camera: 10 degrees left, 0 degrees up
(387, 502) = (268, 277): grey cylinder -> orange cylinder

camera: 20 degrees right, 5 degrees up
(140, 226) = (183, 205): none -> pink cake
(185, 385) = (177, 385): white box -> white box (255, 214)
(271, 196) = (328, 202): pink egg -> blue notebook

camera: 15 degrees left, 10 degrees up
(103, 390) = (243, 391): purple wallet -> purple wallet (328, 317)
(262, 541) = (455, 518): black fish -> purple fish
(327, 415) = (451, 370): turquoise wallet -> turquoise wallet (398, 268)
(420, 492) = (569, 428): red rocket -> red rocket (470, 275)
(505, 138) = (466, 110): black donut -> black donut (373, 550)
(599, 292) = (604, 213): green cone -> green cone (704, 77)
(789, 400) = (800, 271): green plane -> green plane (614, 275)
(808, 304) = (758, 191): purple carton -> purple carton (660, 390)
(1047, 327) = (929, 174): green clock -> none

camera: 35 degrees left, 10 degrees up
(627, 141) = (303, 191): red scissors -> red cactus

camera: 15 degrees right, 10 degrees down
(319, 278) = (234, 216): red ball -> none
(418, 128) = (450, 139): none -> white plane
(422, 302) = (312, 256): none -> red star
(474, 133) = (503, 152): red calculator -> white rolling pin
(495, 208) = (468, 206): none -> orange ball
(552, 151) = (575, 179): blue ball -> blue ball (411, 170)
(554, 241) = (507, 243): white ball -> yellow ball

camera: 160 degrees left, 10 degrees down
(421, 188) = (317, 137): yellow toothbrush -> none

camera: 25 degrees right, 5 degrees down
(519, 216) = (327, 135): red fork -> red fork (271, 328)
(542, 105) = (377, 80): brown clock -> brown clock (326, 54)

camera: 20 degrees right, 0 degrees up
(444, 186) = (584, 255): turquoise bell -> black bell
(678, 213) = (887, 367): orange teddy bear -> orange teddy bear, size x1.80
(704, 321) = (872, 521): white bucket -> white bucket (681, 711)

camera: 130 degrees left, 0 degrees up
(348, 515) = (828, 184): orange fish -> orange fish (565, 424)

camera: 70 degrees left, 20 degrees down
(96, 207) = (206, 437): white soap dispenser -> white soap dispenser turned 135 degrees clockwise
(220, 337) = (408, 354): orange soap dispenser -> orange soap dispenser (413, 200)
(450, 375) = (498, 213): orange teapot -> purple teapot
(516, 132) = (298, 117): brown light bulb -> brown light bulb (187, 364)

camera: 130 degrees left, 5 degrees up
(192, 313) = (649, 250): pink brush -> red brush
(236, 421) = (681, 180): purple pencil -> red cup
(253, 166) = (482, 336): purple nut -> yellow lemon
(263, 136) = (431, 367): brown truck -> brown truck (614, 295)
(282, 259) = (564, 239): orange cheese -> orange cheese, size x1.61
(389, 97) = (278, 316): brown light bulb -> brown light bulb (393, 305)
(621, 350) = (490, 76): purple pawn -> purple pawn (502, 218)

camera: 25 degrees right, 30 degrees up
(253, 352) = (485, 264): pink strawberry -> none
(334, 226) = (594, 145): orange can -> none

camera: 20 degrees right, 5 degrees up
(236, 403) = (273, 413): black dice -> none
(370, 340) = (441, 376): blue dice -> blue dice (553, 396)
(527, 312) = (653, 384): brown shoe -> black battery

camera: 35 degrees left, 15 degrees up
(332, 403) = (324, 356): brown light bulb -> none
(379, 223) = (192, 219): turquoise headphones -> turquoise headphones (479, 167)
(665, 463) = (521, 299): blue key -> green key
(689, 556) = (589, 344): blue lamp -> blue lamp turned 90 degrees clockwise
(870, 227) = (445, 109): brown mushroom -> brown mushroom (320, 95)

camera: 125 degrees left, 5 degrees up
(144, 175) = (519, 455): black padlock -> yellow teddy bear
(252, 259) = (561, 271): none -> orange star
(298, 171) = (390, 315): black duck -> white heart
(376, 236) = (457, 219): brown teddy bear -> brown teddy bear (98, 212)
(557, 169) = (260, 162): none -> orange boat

- _About this exercise_
Using the entries above, extract exactly the span from the line with "(96, 207) = (206, 437): white" to the line with "(253, 166) = (482, 336): purple", both lines included; leave out everything else.

- _Response to the exercise_
(96, 207) = (206, 437): white soap dispenser -> white soap dispenser turned 135 degrees clockwise
(220, 337) = (408, 354): orange soap dispenser -> orange soap dispenser (413, 200)
(450, 375) = (498, 213): orange teapot -> purple teapot
(516, 132) = (298, 117): brown light bulb -> brown light bulb (187, 364)

camera: 130 degrees left, 5 degrees up
(192, 313) = (649, 250): pink brush -> red brush
(236, 421) = (681, 180): purple pencil -> red cup
(253, 166) = (482, 336): purple nut -> yellow lemon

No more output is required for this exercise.